Object state comparisons:
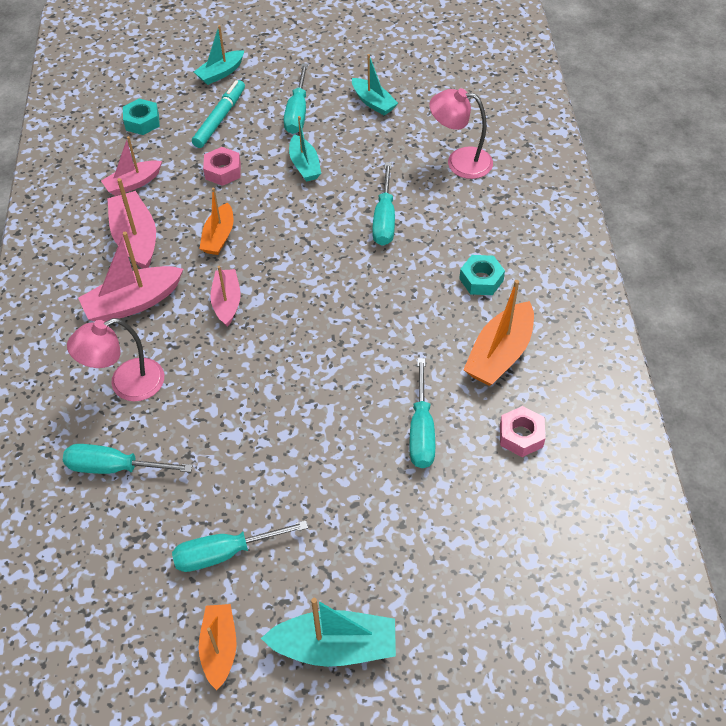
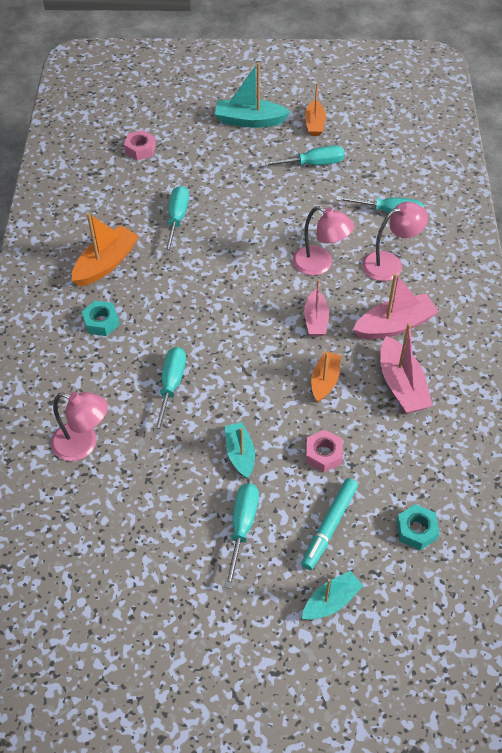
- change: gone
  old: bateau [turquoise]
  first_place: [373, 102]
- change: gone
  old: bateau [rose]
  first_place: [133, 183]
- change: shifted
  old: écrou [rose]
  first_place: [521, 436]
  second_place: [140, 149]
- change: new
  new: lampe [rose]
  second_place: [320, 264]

• Task statement
Pictures are to be left out; repeat all the remaining data exactly.

• Solution to this exercise
- change: gone
  old: bateau [turquoise]
  first_place: [373, 102]
- change: gone
  old: bateau [rose]
  first_place: [133, 183]
- change: shifted
  old: écrou [rose]
  first_place: [521, 436]
  second_place: [140, 149]
- change: new
  new: lampe [rose]
  second_place: [320, 264]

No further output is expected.